Output, word for word, the line that contains "pink hexagon: (85, 110) -> (113, 76), moved" and all lines after it in the records below, omitting pictures.
◆ ◆ ◆
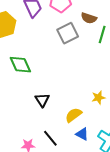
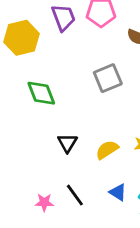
gray square: (68, 33) -> (108, 78), moved
yellow semicircle: (74, 115) -> (107, 150), moved

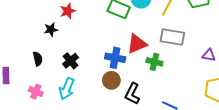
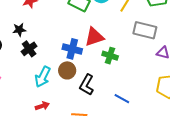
black star: (51, 29) -> (19, 30), moved
gray rectangle: (172, 37) -> (145, 30), moved
cyan arrow: (67, 89) -> (43, 77), moved

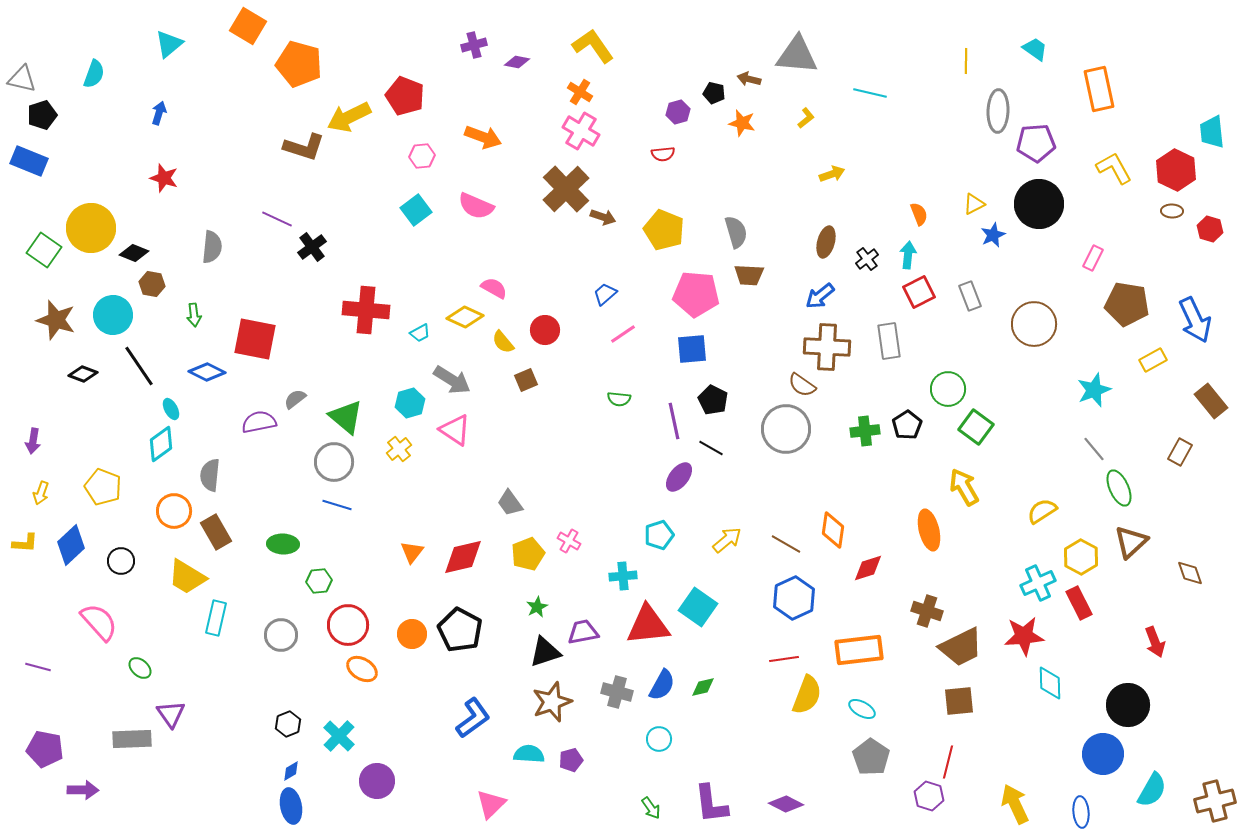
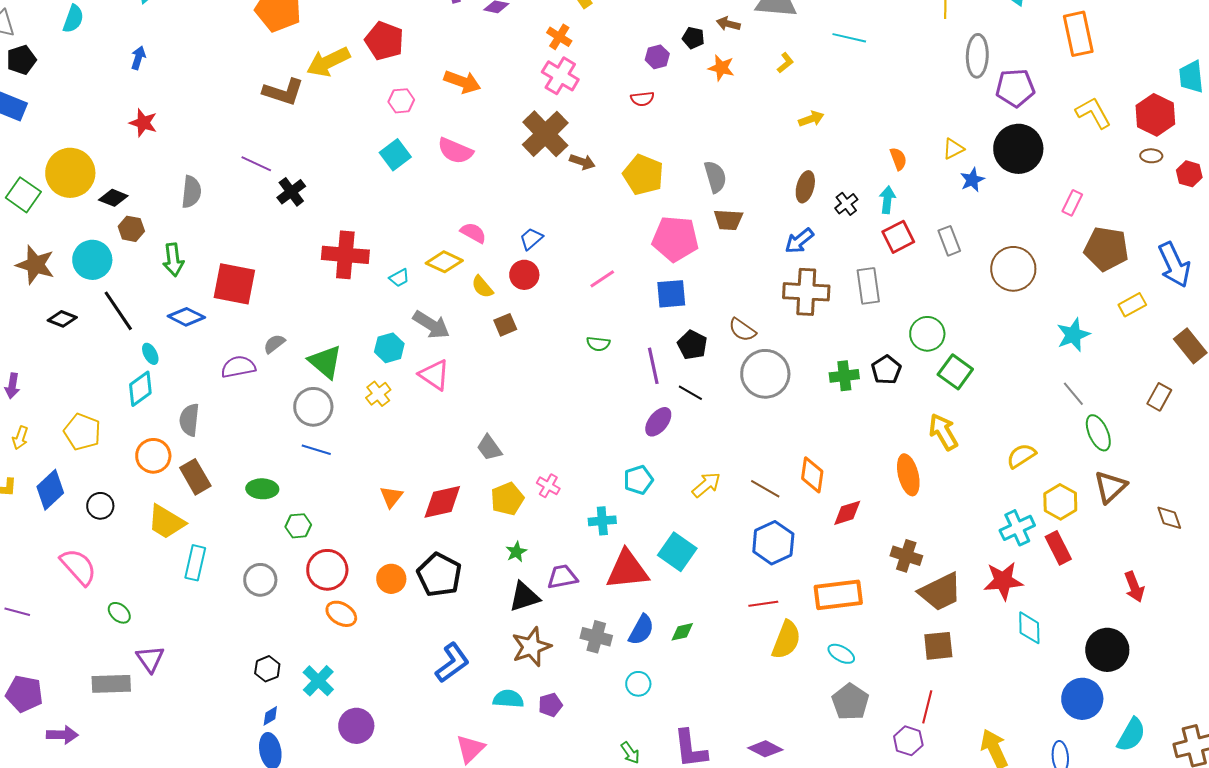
blue trapezoid: (605, 294) -> (531, 239), moved
green arrow: (194, 315) -> (173, 260), size x1.4
brown semicircle: (802, 385) -> (742, 330), moved

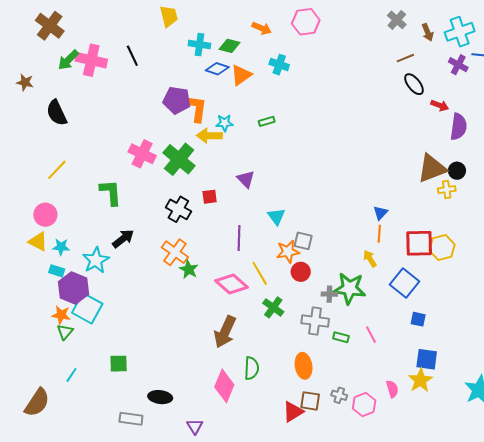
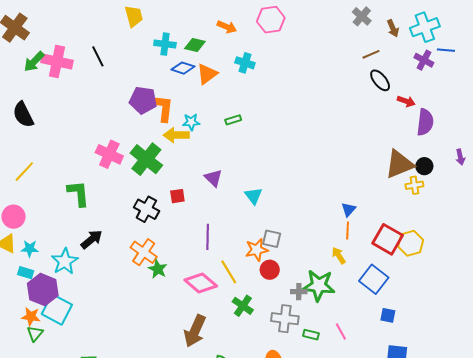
cyan triangle: (276, 216) -> (253, 196), moved
red square: (419, 243) -> (388, 239), turned 32

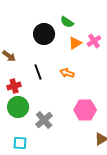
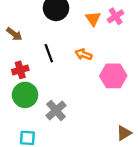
orange triangle: (75, 43) -> (93, 19), turned -32
pink hexagon: (85, 110) -> (113, 76), moved

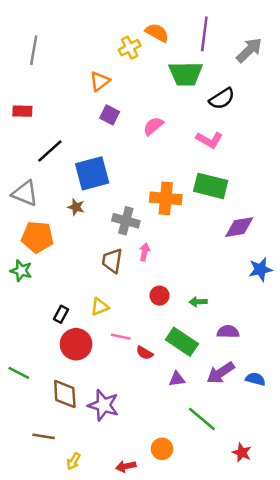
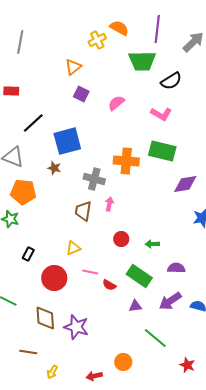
black rectangle: (61, 314) -> (28, 254), moved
◆ ◆ ◆
EXERCISE OUTPUT ▸
pink hexagon: (85, 110) -> (113, 76), moved

black rectangle: (61, 314) -> (28, 254), moved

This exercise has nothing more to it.